→ **EXERCISE**
Nothing but the lines from the one containing "C3: 10nF (FILT, GND) -> 100nF (FILT, GND)" through the one containing "U2 pin out: INV -> J2/2", both included, should be given again, each exactly as written below.

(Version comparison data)
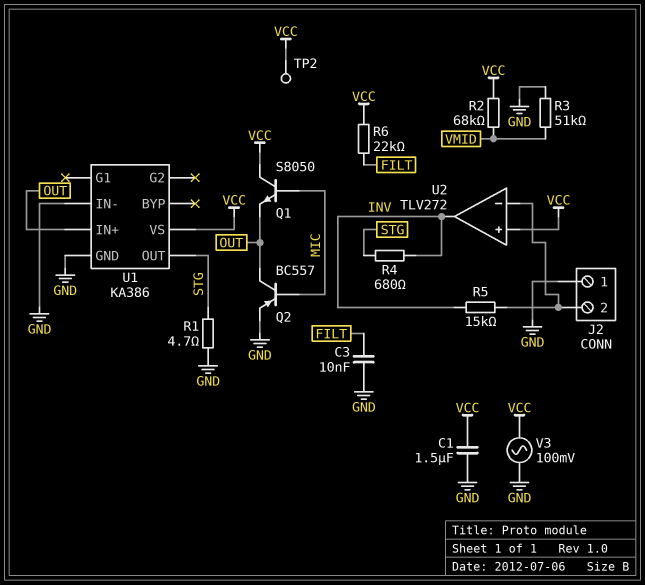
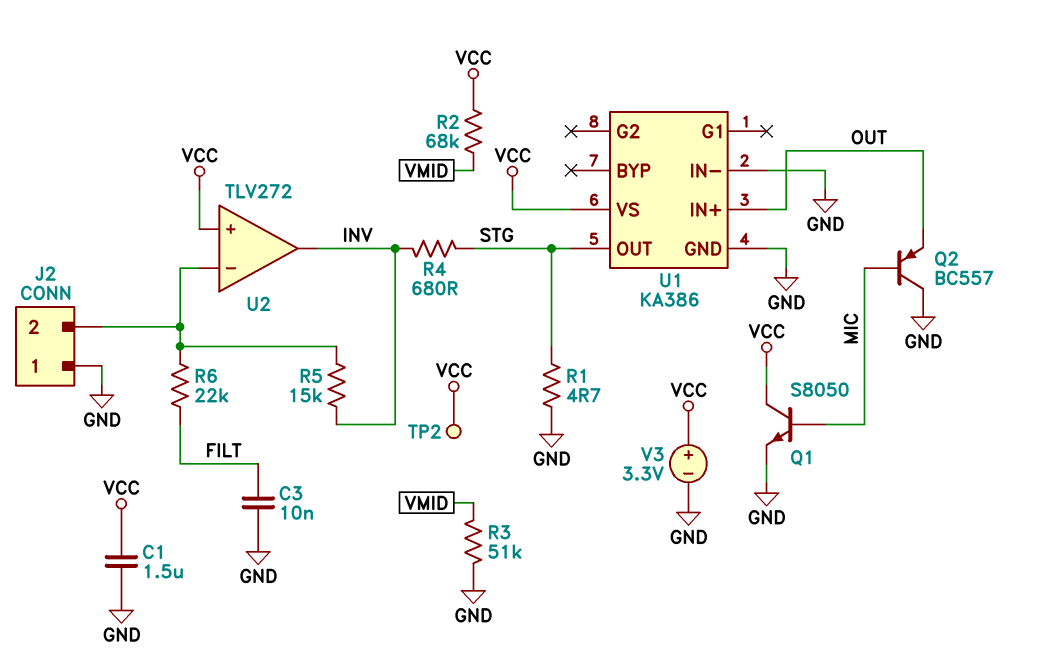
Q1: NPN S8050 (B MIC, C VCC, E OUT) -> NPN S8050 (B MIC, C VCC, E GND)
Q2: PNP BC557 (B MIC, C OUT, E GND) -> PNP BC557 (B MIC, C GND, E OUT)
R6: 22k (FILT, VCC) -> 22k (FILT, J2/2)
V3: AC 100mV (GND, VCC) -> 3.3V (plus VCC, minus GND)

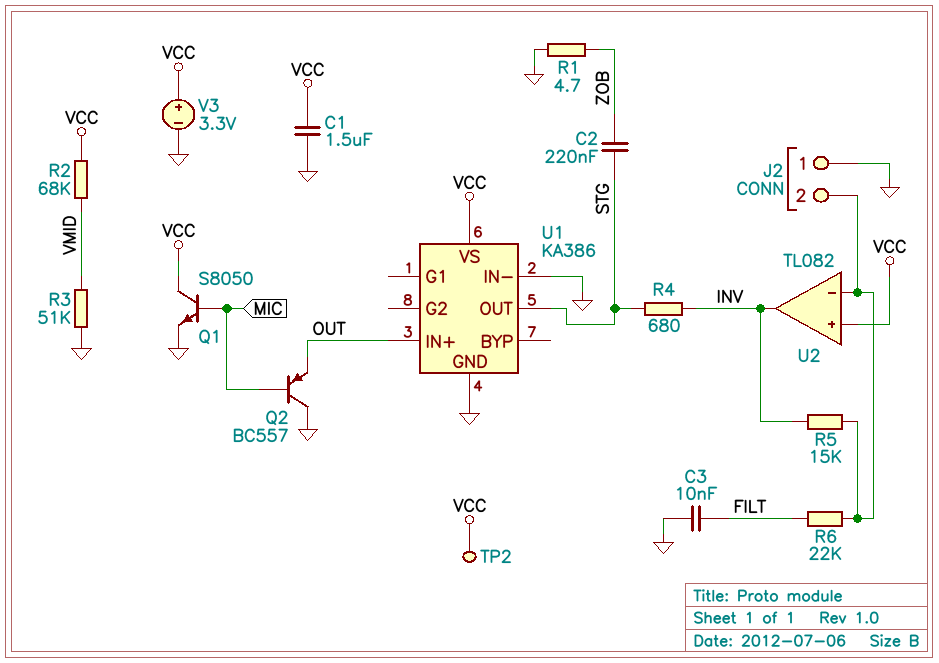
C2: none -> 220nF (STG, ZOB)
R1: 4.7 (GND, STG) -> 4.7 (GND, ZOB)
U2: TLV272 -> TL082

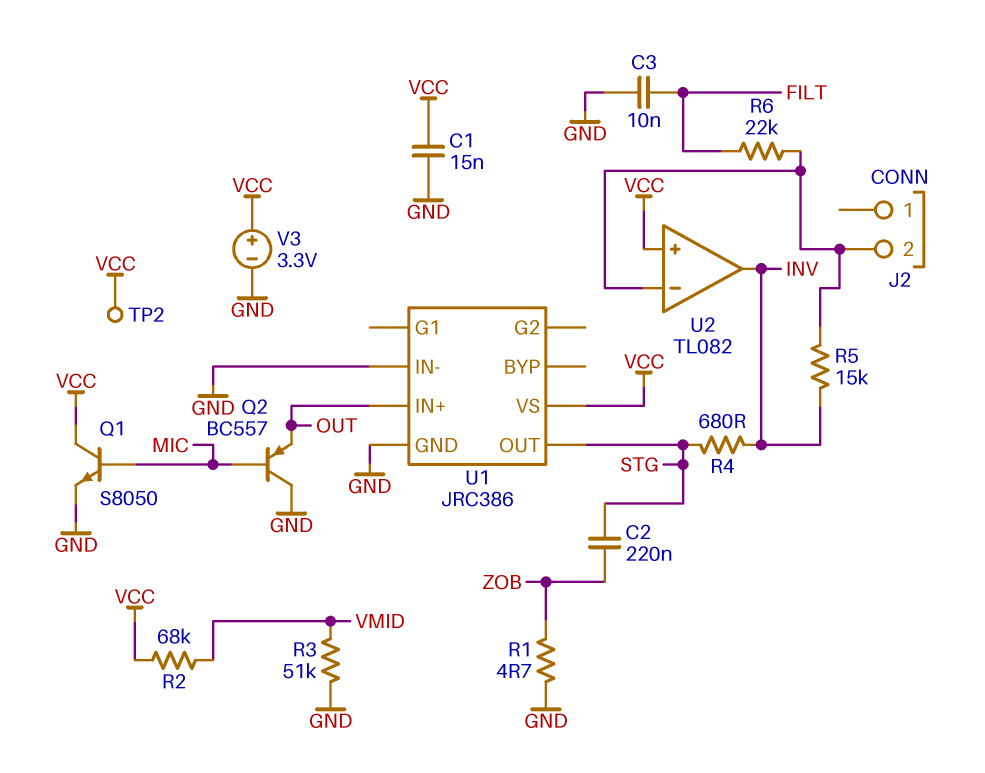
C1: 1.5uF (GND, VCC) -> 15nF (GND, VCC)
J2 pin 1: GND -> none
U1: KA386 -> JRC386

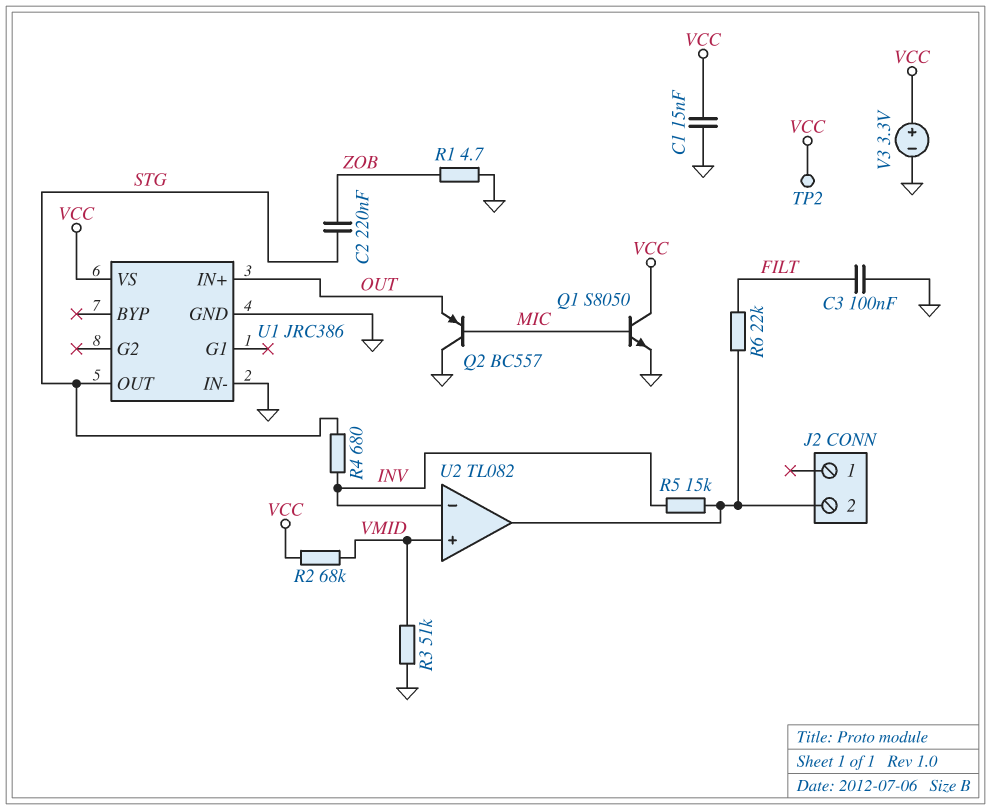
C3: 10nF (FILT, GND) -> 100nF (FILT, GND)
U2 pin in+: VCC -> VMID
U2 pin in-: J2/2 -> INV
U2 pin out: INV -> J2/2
* * *
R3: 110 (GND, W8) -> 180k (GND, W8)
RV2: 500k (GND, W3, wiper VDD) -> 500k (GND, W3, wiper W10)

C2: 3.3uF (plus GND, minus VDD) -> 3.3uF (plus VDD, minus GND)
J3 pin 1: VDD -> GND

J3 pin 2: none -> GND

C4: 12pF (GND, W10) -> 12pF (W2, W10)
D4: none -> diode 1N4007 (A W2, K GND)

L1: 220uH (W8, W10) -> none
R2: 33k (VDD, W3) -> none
...
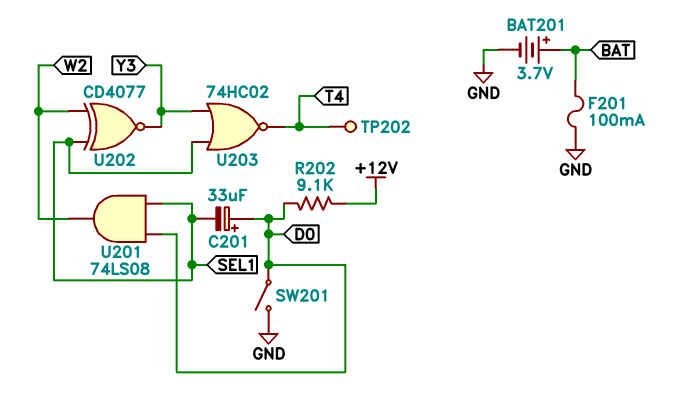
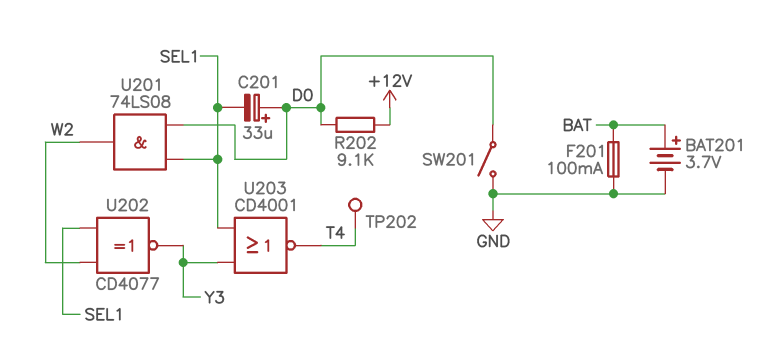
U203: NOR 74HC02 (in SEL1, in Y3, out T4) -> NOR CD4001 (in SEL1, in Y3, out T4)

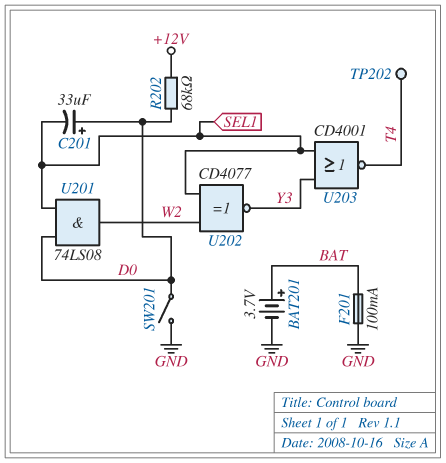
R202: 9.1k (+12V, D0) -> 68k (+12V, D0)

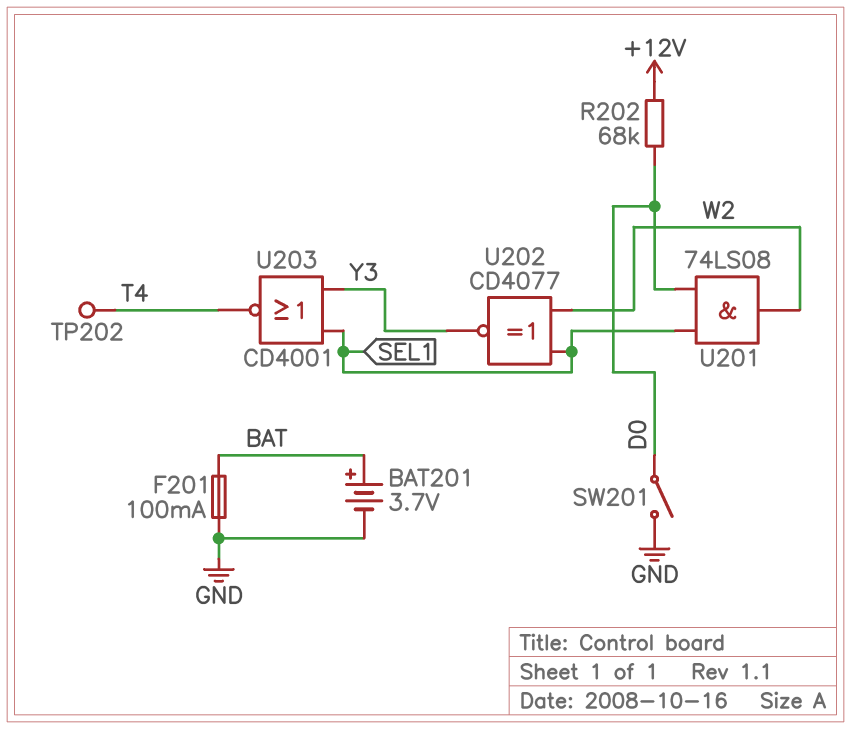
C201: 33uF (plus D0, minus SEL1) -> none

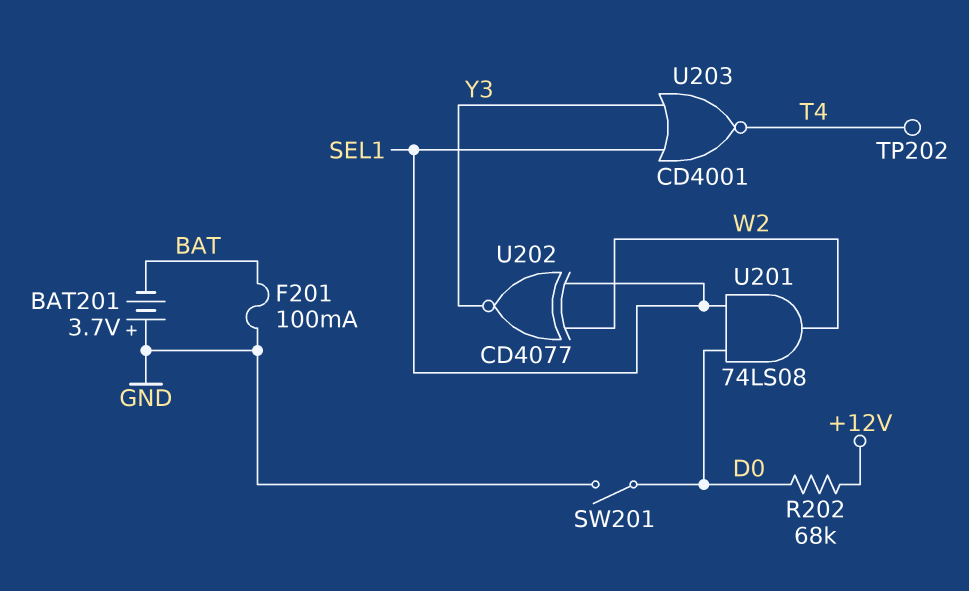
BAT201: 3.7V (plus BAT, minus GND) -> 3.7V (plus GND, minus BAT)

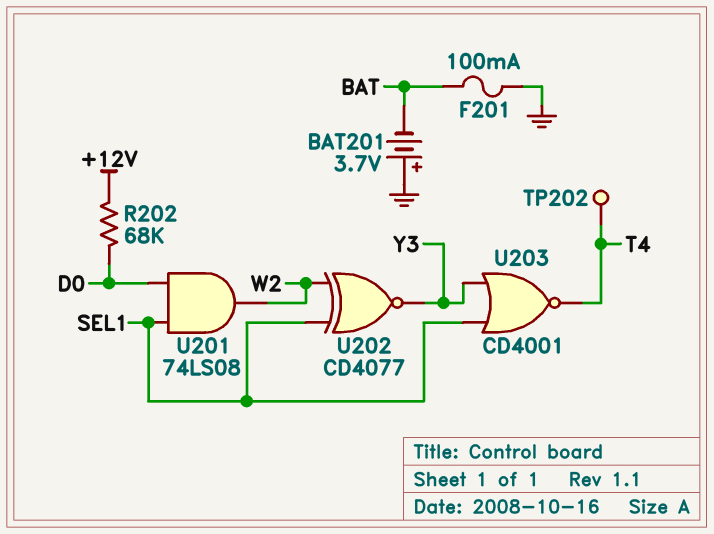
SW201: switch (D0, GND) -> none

→ **ANSWER TO THE PROBLEM**
C3: 10nF (FILT, GND) -> 100nF (FILT, GND)
U2 pin in+: VCC -> VMID
U2 pin in-: J2/2 -> INV
U2 pin out: INV -> J2/2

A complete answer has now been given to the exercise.